* [What the task asks]: Apart from the images, the entire listing below must be restated word for word.

* [Data in this exercise]:

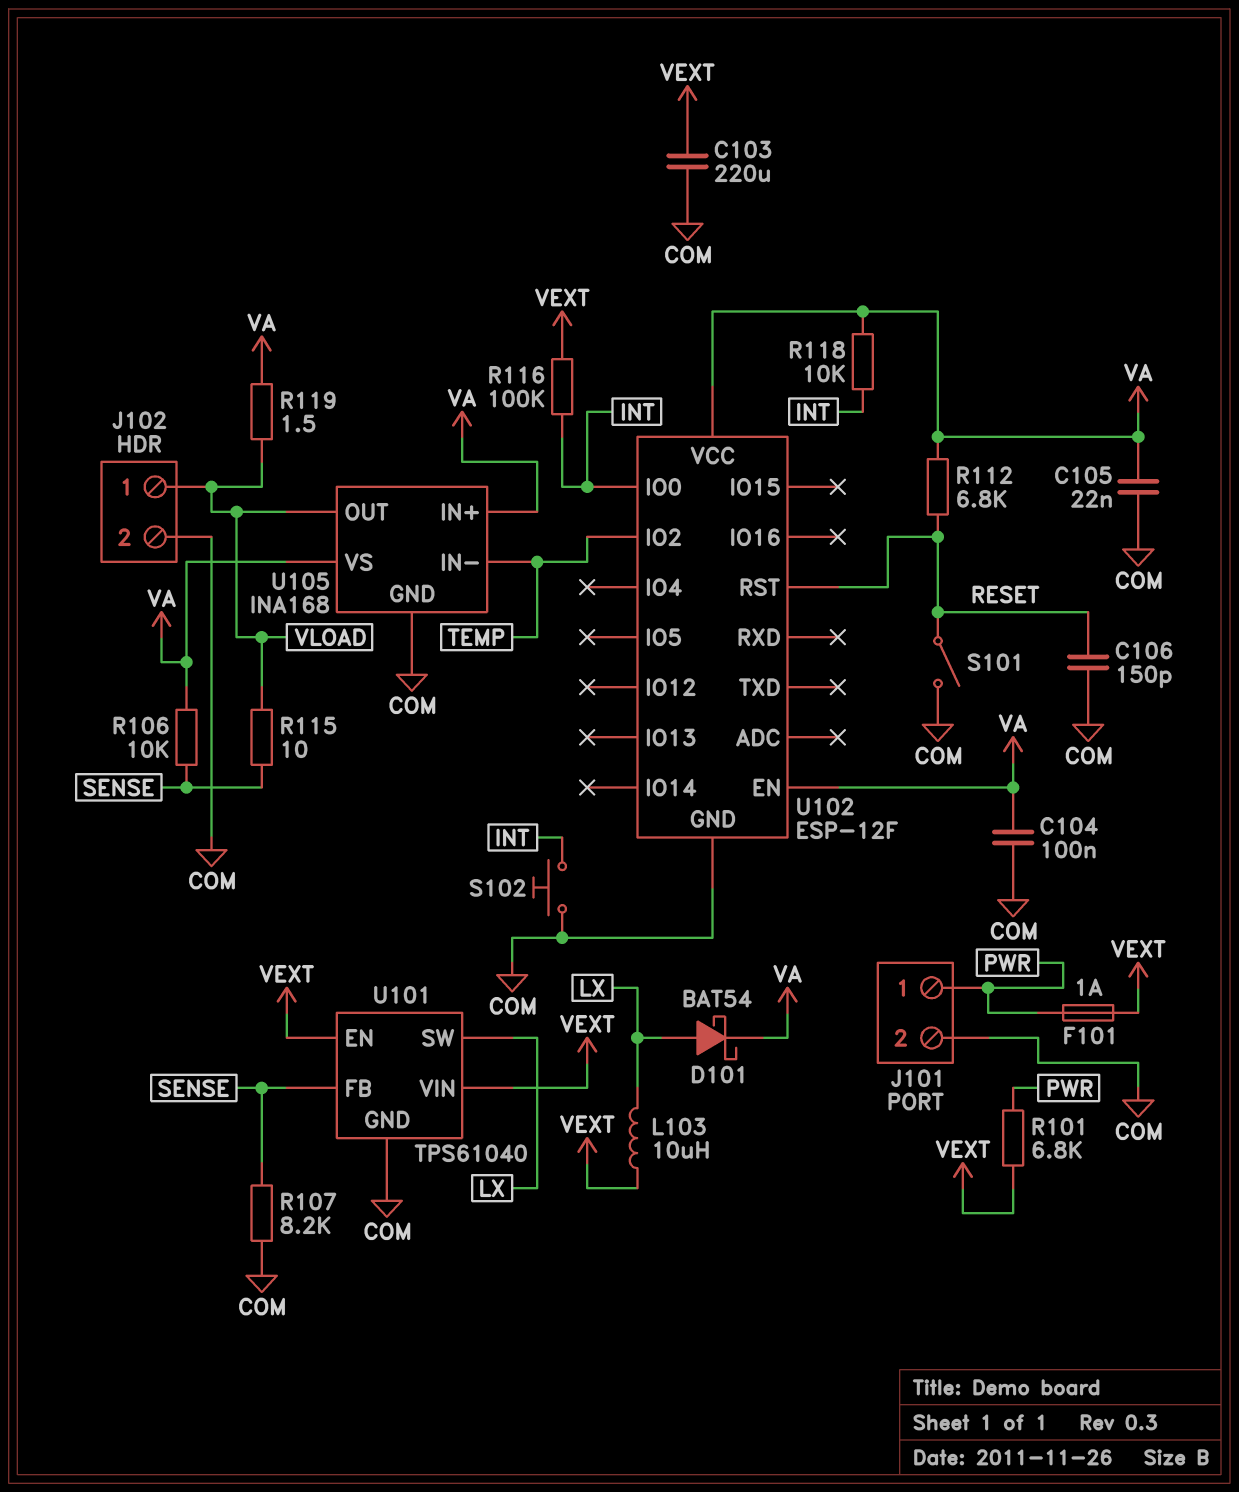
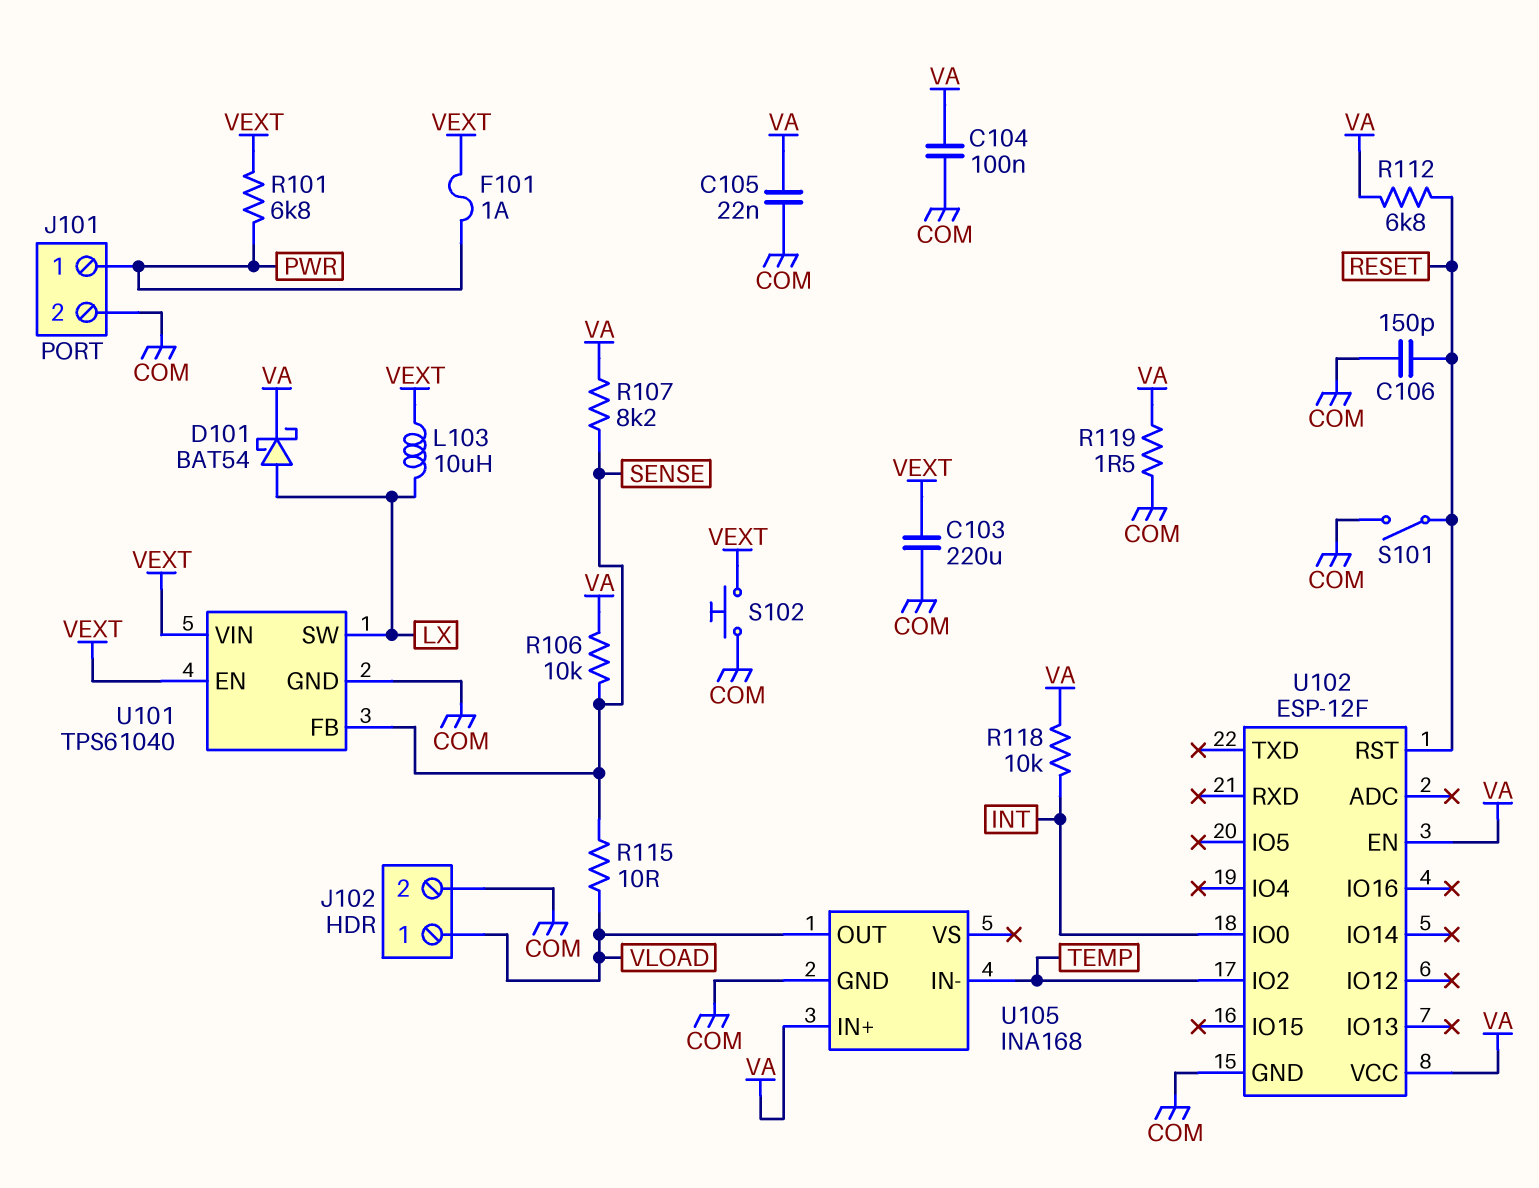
R107: 8.2k (COM, SENSE) -> 8.2k (SENSE, VA)
R116: 100k (INT, VEXT) -> none
R119: 1.5 (VA, VLOAD) -> 1.5 (COM, VA)
S102: button (COM, INT) -> button (COM, VEXT)
U105 pin VS: VA -> none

* [Solution to the exercise]:
R107: 8.2k (COM, SENSE) -> 8.2k (SENSE, VA)
R116: 100k (INT, VEXT) -> none
R119: 1.5 (VA, VLOAD) -> 1.5 (COM, VA)
S102: button (COM, INT) -> button (COM, VEXT)
U105 pin VS: VA -> none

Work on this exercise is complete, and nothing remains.